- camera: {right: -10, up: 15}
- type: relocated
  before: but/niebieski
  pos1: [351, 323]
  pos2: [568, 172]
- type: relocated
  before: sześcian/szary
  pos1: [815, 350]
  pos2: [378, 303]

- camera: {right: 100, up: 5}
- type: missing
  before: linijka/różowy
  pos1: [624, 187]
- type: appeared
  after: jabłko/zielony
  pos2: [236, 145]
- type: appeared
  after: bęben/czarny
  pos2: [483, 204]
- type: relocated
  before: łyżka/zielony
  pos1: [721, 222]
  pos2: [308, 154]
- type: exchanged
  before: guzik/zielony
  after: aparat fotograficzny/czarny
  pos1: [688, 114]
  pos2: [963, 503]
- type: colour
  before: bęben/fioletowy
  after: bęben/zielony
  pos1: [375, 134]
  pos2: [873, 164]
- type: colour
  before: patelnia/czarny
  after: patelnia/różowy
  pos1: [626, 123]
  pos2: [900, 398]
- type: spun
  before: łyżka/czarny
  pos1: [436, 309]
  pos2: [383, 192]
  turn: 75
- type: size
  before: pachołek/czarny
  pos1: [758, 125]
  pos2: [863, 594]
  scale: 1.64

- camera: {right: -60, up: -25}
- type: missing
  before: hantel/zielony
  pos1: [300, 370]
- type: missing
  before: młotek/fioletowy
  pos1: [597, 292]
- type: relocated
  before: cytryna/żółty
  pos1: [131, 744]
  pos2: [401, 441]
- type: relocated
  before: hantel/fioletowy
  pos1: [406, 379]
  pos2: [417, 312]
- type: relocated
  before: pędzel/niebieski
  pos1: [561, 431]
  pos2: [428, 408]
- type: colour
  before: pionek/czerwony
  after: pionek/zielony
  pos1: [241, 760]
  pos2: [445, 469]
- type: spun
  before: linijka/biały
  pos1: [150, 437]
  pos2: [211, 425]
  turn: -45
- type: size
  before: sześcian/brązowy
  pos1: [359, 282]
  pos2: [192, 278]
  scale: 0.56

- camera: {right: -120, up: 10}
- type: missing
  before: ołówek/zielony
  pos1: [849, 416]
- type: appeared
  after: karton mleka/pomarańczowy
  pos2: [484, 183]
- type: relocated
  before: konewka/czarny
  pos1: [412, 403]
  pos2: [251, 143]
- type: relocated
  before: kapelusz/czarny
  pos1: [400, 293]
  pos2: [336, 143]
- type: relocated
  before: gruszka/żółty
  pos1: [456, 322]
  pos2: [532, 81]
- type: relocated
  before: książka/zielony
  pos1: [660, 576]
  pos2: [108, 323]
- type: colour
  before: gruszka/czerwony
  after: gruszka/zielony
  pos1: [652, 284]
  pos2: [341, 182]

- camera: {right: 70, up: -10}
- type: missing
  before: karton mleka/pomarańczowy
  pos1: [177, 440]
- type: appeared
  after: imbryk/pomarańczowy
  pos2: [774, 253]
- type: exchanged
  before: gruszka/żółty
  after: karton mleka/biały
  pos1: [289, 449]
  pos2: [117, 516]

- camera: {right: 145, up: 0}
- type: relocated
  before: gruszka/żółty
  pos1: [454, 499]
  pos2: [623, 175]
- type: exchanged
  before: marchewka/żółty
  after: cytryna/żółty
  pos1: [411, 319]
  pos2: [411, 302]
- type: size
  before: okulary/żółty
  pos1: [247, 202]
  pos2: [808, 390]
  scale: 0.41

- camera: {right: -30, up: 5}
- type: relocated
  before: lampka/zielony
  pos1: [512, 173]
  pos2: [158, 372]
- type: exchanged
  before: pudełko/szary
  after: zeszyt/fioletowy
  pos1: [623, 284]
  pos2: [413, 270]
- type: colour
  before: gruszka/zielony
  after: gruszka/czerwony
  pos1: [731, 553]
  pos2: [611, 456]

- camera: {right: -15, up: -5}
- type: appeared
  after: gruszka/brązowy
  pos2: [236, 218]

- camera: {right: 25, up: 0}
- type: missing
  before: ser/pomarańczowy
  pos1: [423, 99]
———
(TASK GOAL):
What number of lines in the records contain the word "cytryna"? Answer with that number alone.

(ANSWER):
2